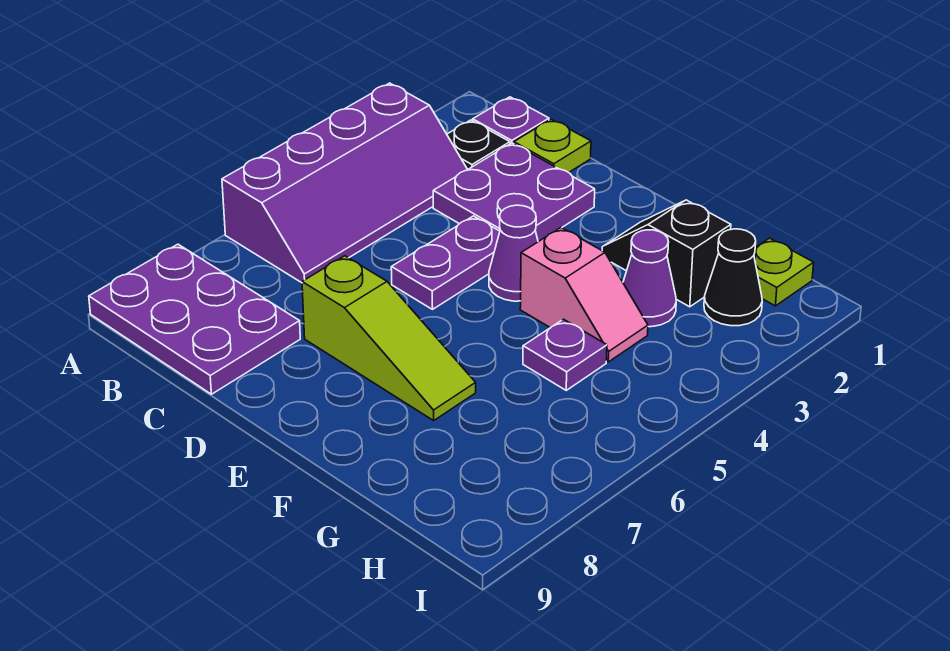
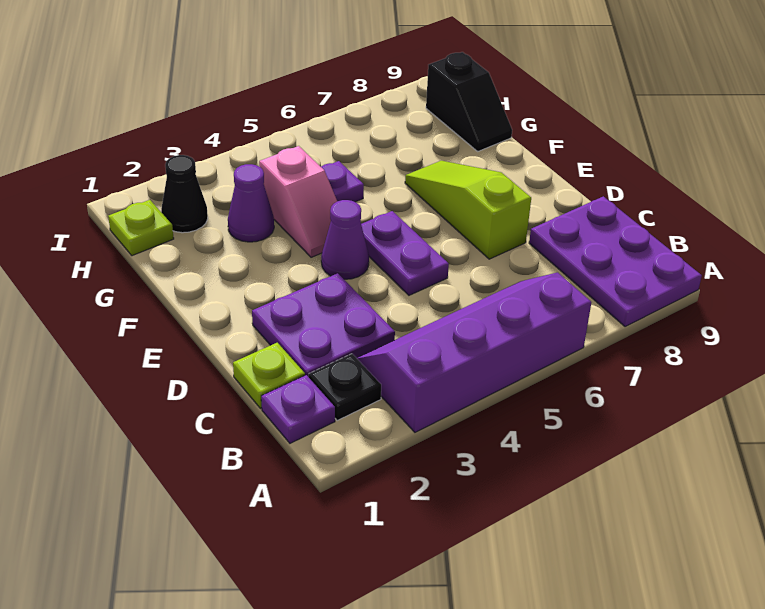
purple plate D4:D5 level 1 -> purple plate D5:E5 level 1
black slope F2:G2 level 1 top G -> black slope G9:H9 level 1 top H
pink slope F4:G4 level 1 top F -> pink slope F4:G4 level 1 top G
...
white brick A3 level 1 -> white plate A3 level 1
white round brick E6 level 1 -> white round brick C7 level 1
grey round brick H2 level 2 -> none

Action item »
From the entries, report each line that includes the word "slope".

Answer to this problem »
black slope F2:G2 level 1 top G -> black slope G9:H9 level 1 top H
pink slope F4:G4 level 1 top F -> pink slope F4:G4 level 1 top G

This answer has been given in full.